BRIEF:
Return every entry exactly as written, with the pictures removed.

STUDY MATERIAL Block Start

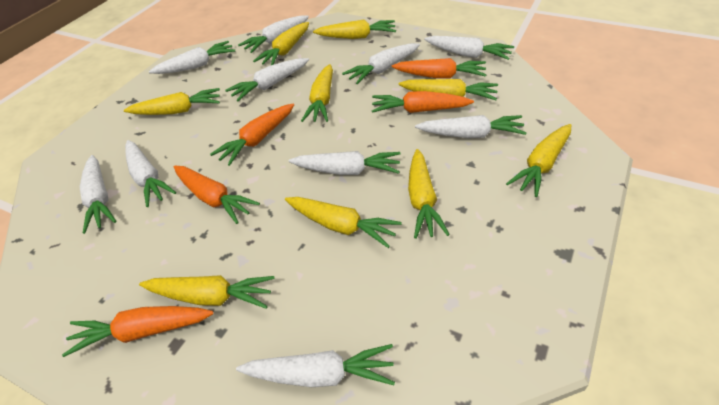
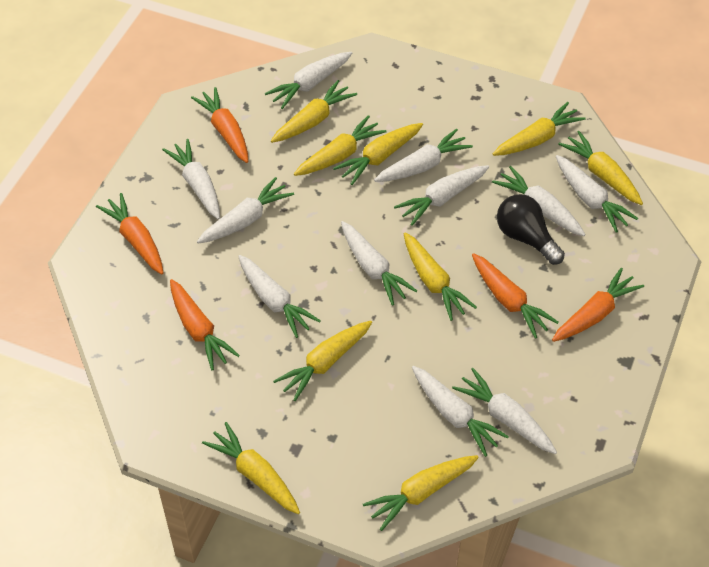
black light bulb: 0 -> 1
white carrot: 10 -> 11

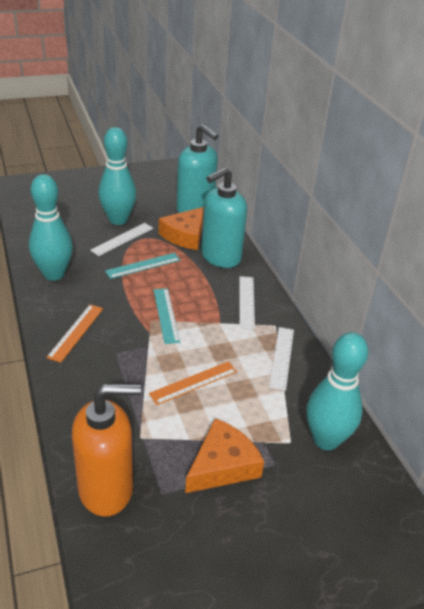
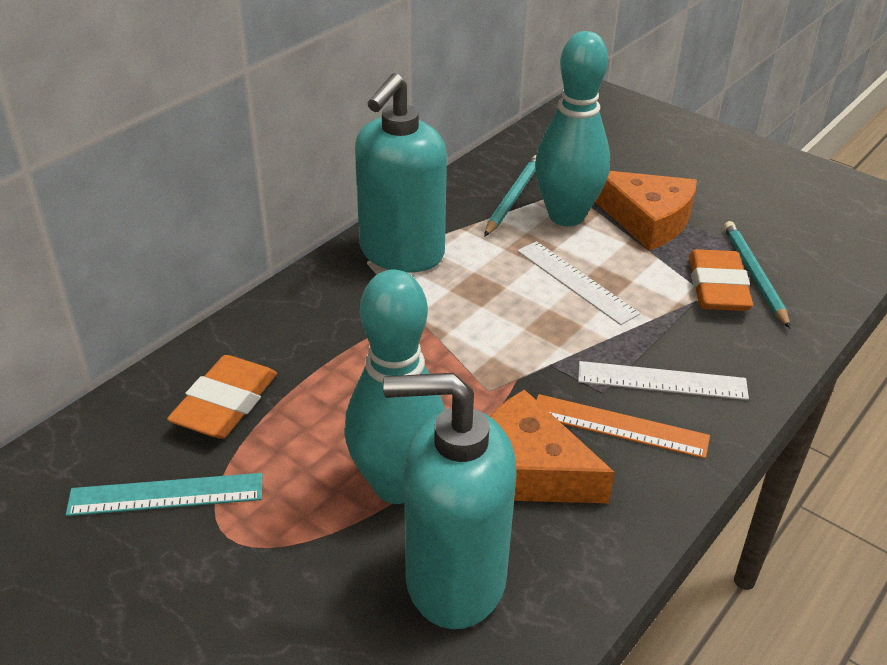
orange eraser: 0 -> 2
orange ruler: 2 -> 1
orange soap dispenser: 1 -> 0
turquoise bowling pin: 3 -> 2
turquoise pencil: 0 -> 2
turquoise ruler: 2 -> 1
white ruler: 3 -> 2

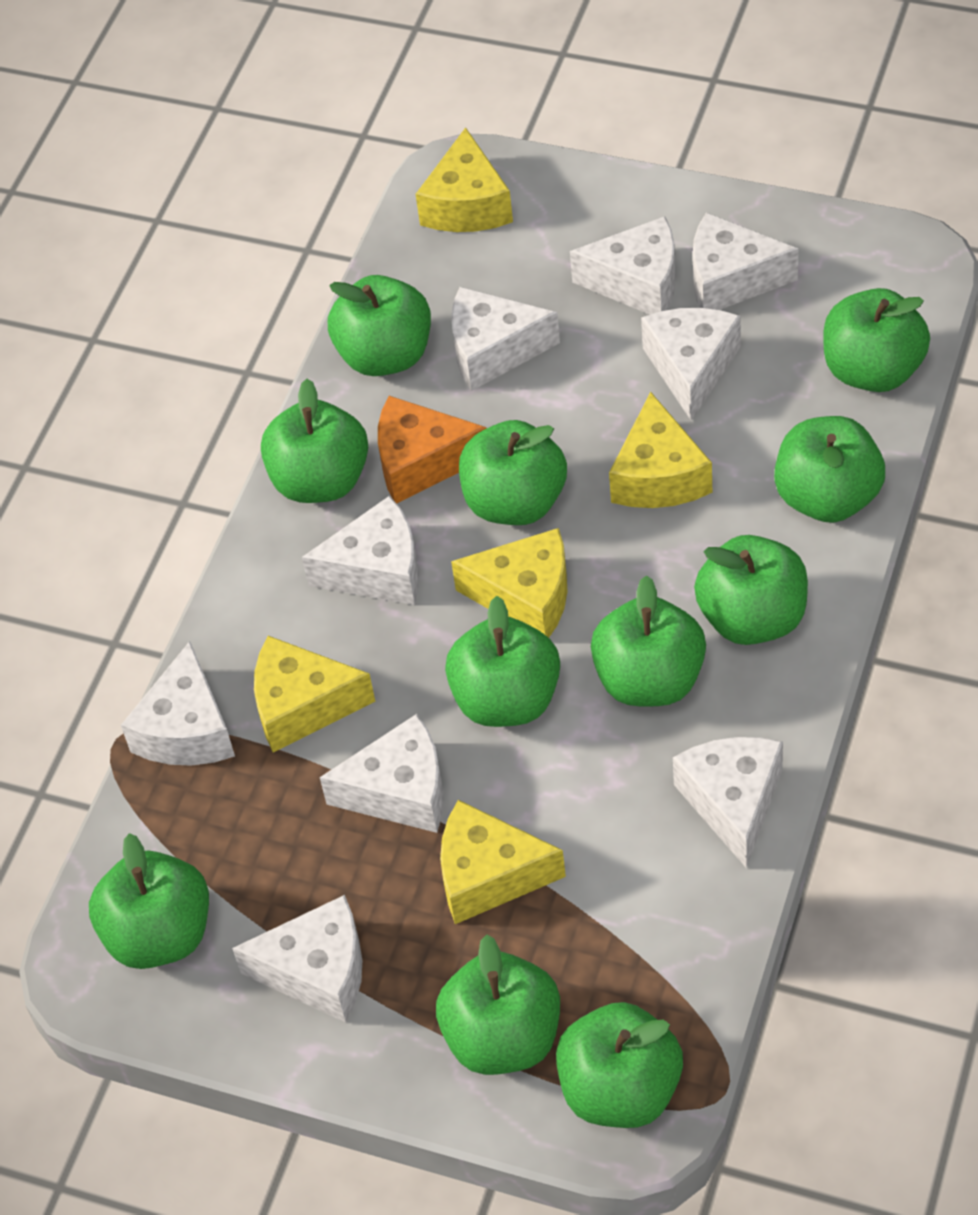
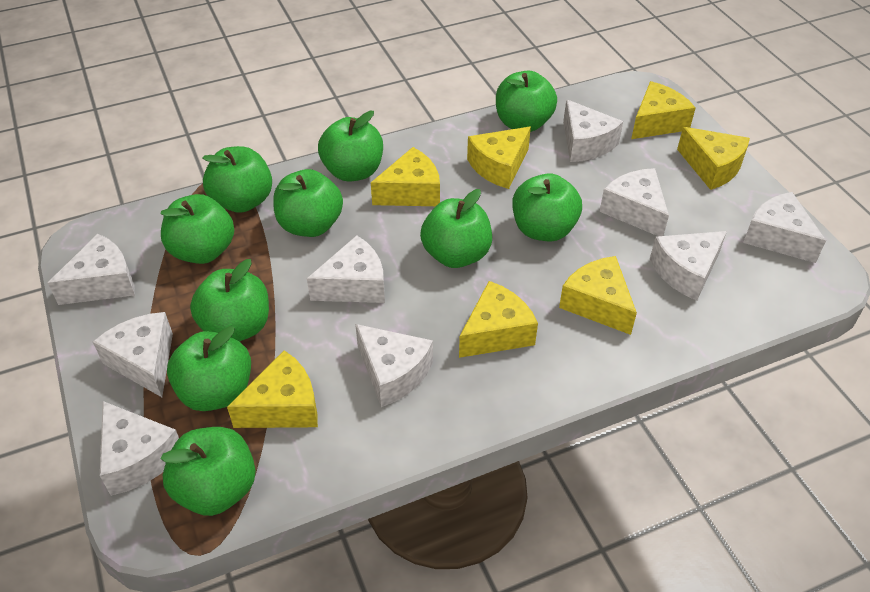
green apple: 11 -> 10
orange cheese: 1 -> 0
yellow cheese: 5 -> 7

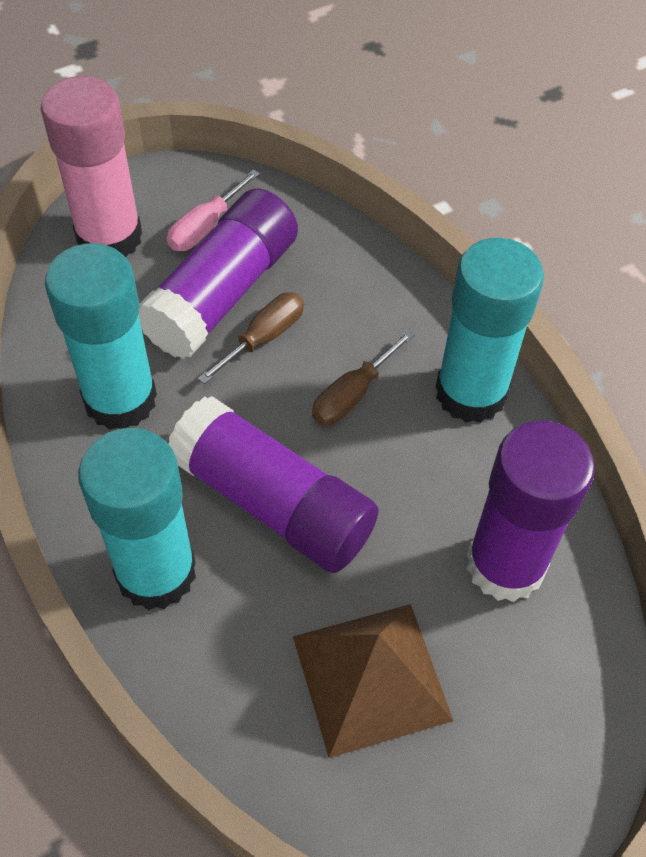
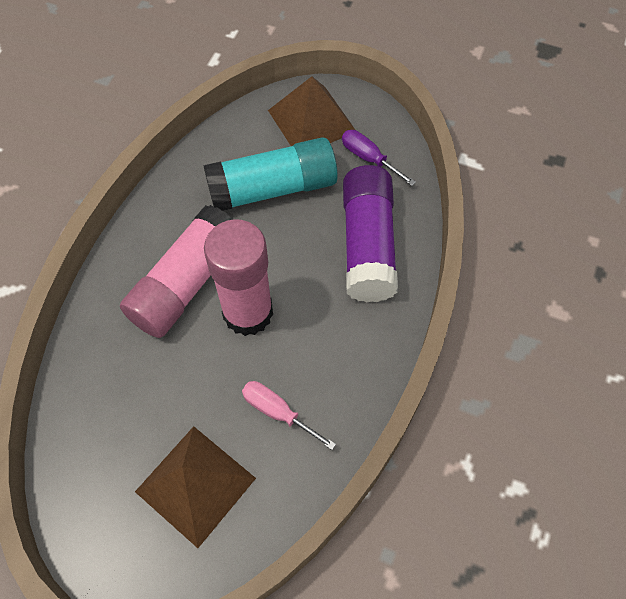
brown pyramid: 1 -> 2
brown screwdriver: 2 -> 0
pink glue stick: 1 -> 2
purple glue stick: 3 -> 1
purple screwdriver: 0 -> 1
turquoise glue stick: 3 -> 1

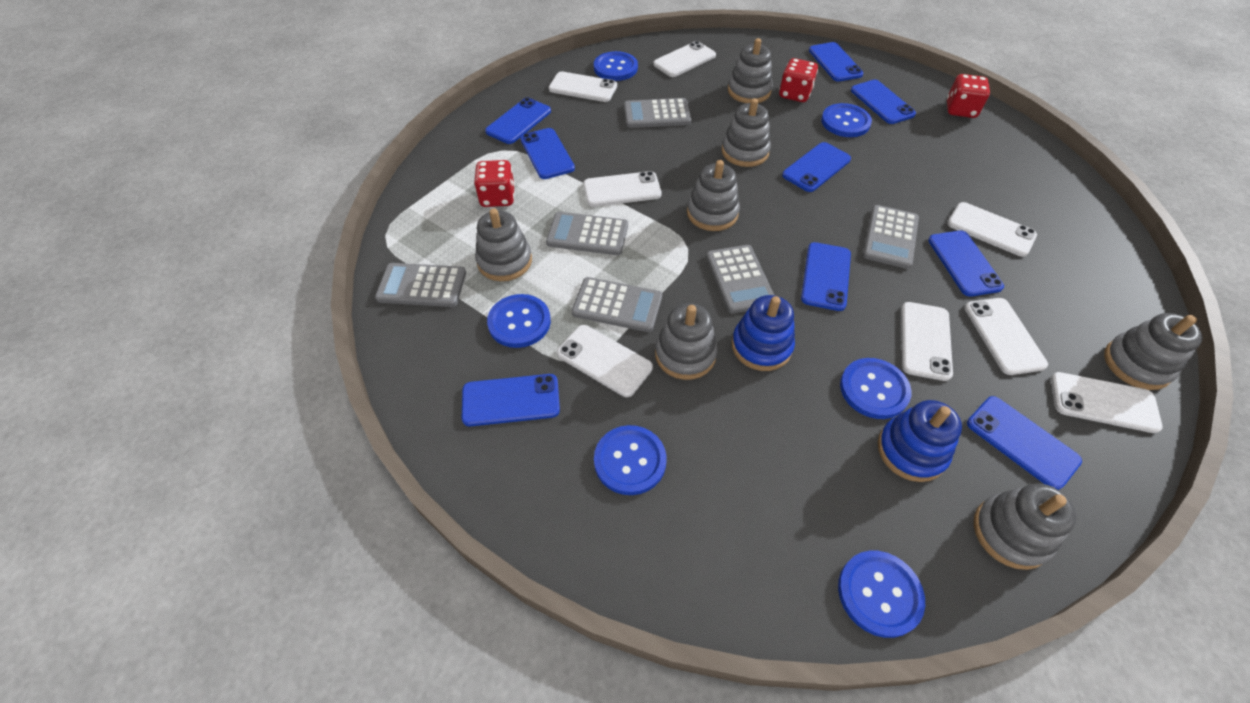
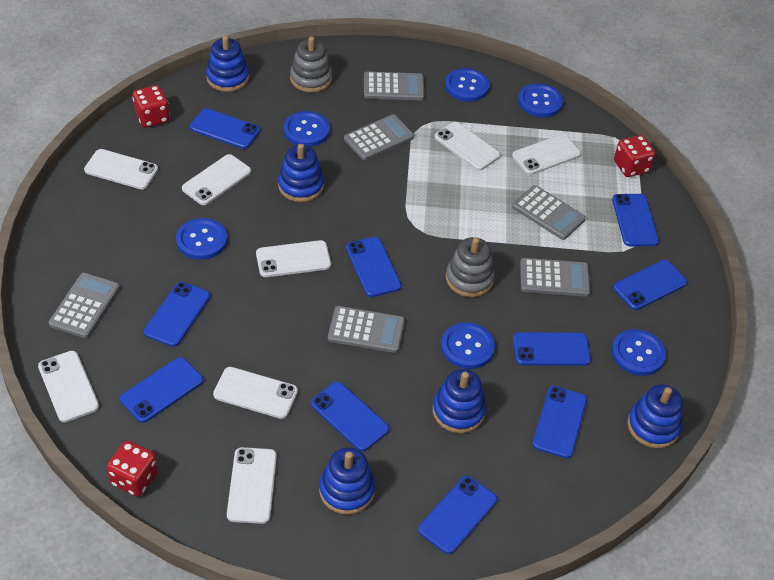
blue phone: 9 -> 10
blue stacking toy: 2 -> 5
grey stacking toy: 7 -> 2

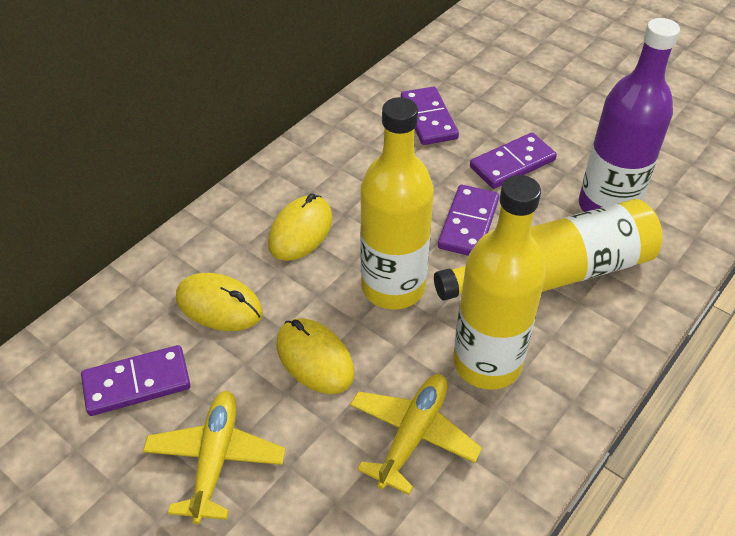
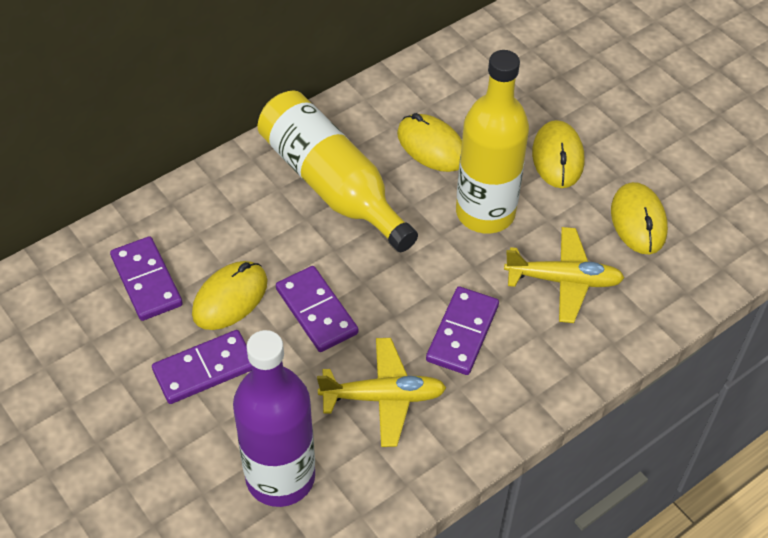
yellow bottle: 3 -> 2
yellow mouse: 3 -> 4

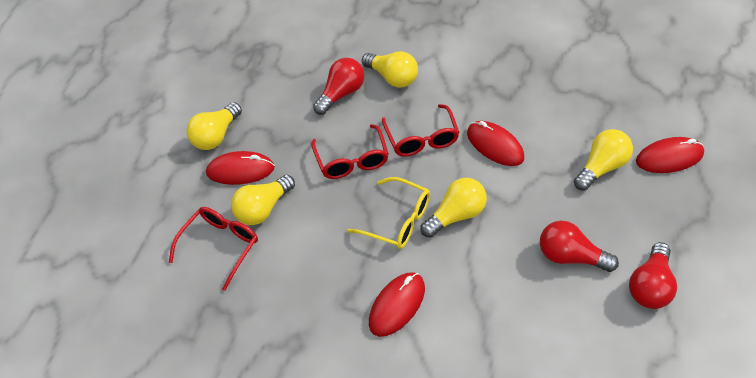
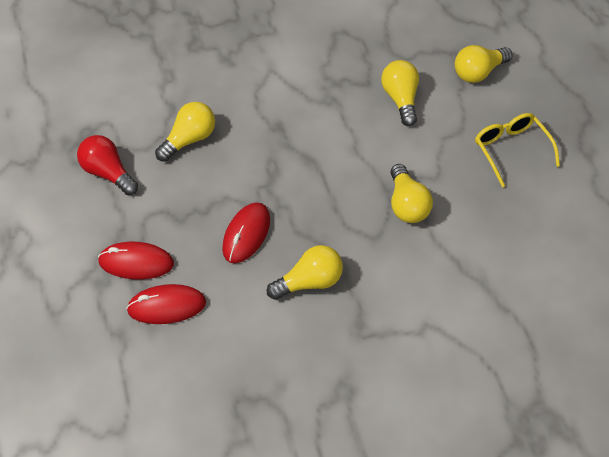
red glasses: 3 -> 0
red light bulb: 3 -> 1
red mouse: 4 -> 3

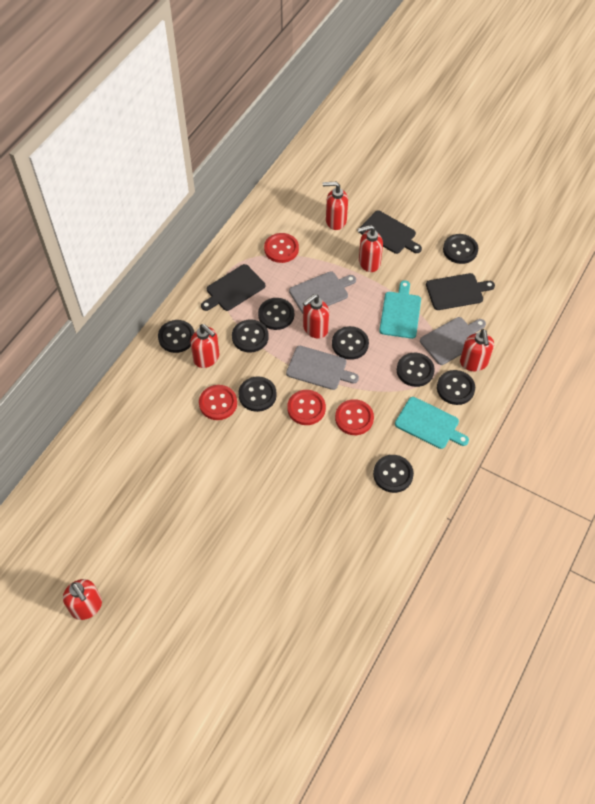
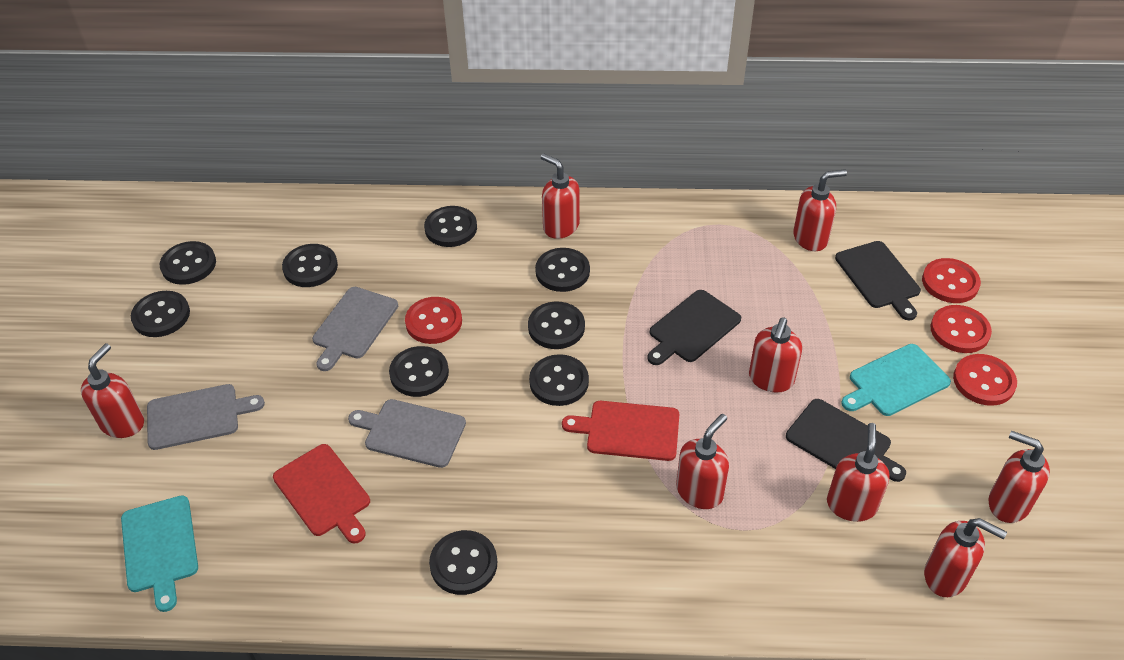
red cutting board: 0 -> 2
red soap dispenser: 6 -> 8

STUDY MATERIAL Block End

EXERCISE RESULT:
black light bulb: 0 -> 1
white carrot: 10 -> 11

orange eraser: 0 -> 2
orange ruler: 2 -> 1
orange soap dispenser: 1 -> 0
turquoise bowling pin: 3 -> 2
turquoise pencil: 0 -> 2
turquoise ruler: 2 -> 1
white ruler: 3 -> 2

green apple: 11 -> 10
orange cheese: 1 -> 0
yellow cheese: 5 -> 7

brown pyramid: 1 -> 2
brown screwdriver: 2 -> 0
pink glue stick: 1 -> 2
purple glue stick: 3 -> 1
purple screwdriver: 0 -> 1
turquoise glue stick: 3 -> 1

blue phone: 9 -> 10
blue stacking toy: 2 -> 5
grey stacking toy: 7 -> 2

yellow bottle: 3 -> 2
yellow mouse: 3 -> 4

red glasses: 3 -> 0
red light bulb: 3 -> 1
red mouse: 4 -> 3

red cutting board: 0 -> 2
red soap dispenser: 6 -> 8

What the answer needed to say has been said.